RECORD EXCERPTS:
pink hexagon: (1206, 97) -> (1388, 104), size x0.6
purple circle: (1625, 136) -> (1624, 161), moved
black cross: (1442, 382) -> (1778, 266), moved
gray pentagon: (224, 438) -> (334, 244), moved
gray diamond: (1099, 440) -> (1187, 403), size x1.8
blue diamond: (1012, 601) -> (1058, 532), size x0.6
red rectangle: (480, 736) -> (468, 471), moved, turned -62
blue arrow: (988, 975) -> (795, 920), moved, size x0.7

* * *

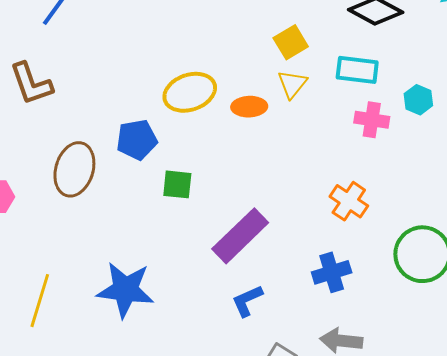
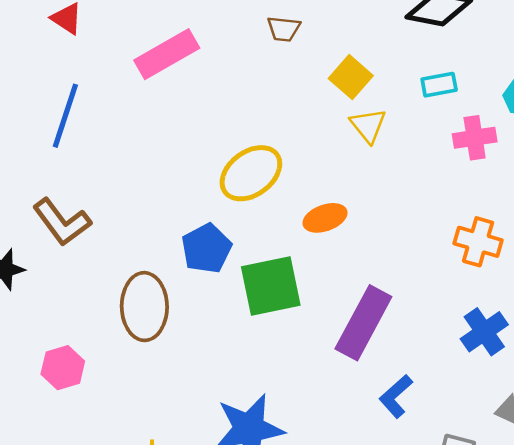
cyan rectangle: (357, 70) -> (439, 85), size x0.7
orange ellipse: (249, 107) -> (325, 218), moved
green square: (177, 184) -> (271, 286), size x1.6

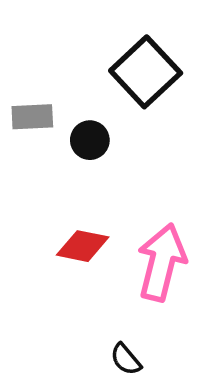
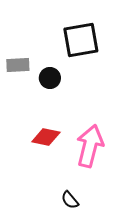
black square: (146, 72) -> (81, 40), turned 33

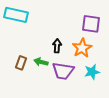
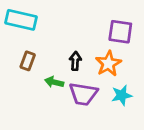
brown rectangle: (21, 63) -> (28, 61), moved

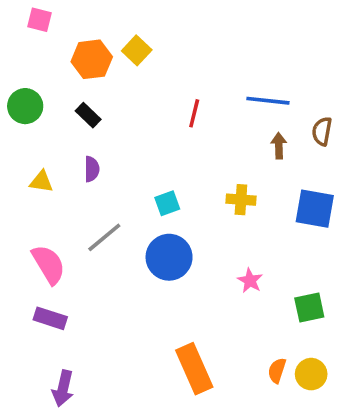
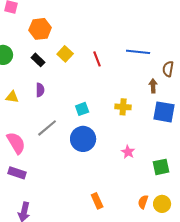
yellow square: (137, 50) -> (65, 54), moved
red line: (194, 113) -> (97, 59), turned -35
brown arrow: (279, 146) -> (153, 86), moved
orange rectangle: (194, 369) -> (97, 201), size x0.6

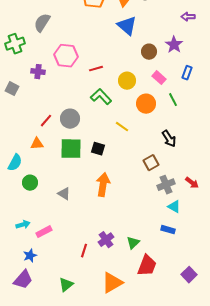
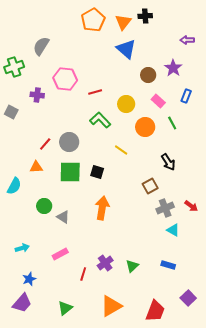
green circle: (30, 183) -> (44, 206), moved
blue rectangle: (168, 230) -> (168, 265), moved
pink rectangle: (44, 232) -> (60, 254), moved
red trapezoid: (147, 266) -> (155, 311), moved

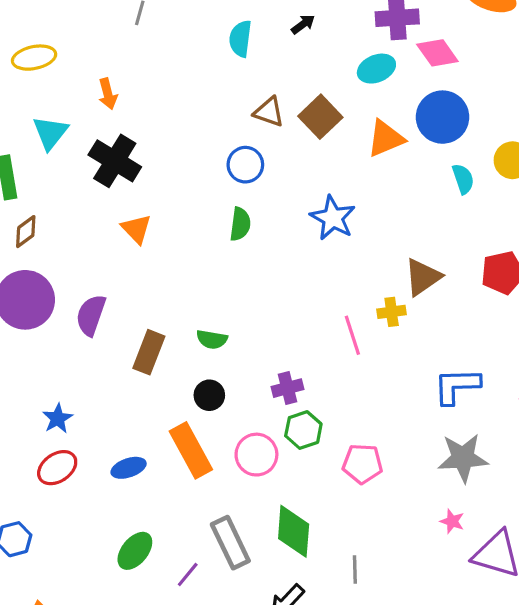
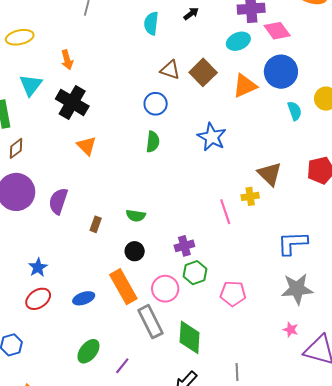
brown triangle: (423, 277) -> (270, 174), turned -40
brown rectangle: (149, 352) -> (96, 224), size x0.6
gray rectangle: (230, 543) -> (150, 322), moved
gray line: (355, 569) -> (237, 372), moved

* * *

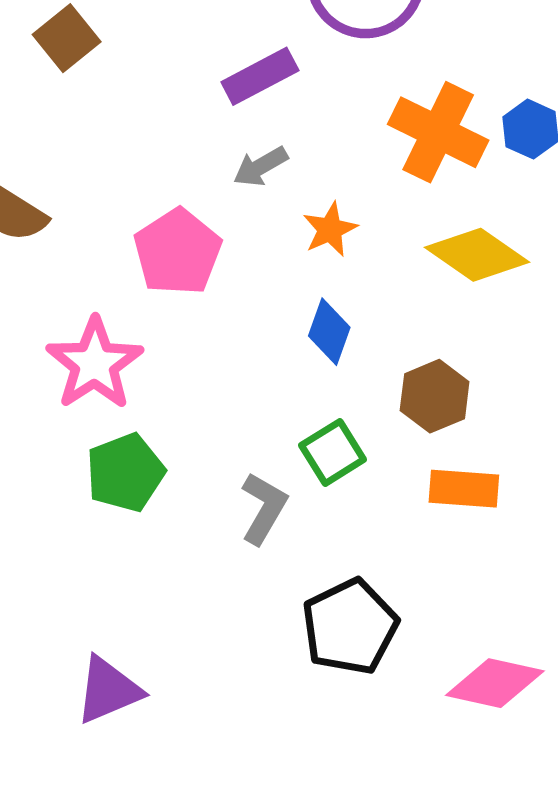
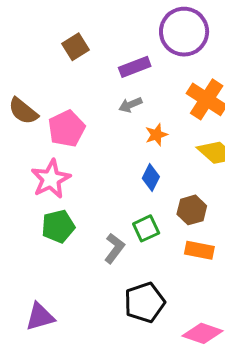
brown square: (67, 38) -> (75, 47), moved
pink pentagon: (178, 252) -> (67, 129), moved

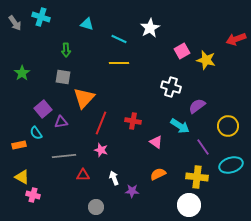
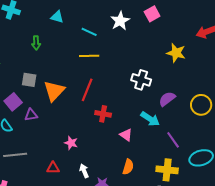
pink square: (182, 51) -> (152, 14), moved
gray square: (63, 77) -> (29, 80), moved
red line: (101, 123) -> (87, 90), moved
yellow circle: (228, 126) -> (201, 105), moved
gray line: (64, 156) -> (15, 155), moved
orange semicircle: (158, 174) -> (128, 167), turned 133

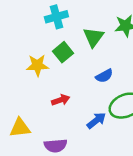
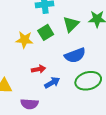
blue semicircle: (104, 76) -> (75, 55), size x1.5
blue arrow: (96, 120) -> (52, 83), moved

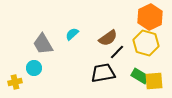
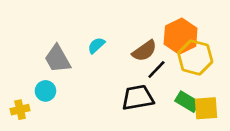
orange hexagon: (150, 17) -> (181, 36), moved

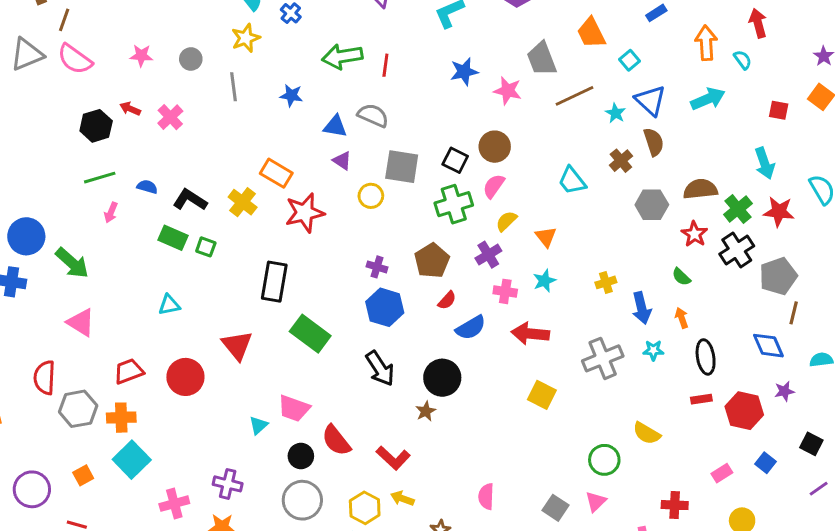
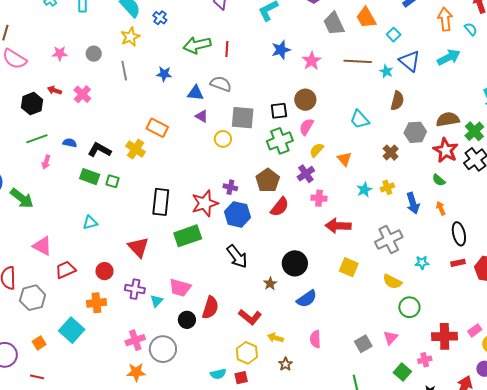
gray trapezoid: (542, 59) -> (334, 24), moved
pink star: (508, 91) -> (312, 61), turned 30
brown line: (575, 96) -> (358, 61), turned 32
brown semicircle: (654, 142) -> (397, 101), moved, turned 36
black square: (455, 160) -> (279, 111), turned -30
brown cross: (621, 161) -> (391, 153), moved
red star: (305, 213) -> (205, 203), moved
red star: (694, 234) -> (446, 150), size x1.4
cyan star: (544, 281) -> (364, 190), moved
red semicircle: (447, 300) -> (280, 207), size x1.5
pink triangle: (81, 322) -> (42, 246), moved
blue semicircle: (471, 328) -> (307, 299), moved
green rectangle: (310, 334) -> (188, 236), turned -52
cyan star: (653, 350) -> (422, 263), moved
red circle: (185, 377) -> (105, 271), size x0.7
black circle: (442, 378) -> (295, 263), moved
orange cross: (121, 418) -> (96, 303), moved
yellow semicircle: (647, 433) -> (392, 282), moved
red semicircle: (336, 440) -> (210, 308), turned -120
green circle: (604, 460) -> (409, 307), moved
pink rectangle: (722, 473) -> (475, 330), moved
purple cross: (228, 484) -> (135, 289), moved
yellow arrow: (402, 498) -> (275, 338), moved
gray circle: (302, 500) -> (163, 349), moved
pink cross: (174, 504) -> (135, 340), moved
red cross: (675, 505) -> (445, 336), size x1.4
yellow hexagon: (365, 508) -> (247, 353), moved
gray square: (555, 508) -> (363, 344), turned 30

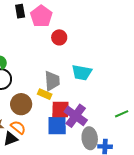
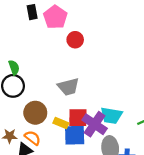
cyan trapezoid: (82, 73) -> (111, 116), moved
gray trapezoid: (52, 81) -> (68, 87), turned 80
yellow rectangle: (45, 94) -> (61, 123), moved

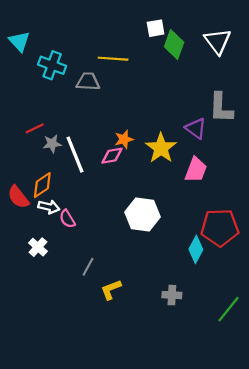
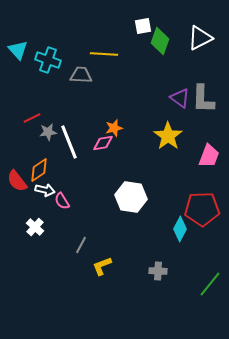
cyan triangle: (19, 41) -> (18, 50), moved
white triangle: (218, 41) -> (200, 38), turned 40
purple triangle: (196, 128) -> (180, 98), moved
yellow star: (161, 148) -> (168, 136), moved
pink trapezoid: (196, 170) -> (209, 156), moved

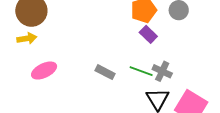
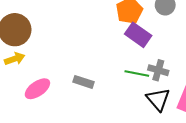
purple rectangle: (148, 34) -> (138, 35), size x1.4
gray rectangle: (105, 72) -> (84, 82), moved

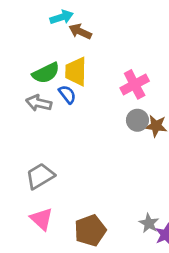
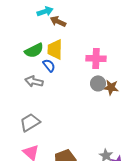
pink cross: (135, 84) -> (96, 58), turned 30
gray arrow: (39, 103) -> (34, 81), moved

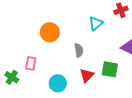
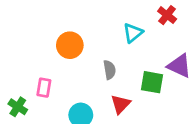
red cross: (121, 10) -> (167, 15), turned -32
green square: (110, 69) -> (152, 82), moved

TASK GOAL:
Retype only this portion of the data above: the line containing "pink hexagon: (1206, 97)", the line containing "blue arrow: (988, 975)", and all lines between them, exactly.

WORKED SOLUTION:
pink hexagon: (1206, 97) -> (1388, 104), size x0.6
purple circle: (1625, 136) -> (1624, 161), moved
black cross: (1442, 382) -> (1778, 266), moved
gray pentagon: (224, 438) -> (334, 244), moved
gray diamond: (1099, 440) -> (1187, 403), size x1.8
blue diamond: (1012, 601) -> (1058, 532), size x0.6
red rectangle: (480, 736) -> (468, 471), moved, turned -62
blue arrow: (988, 975) -> (795, 920), moved, size x0.7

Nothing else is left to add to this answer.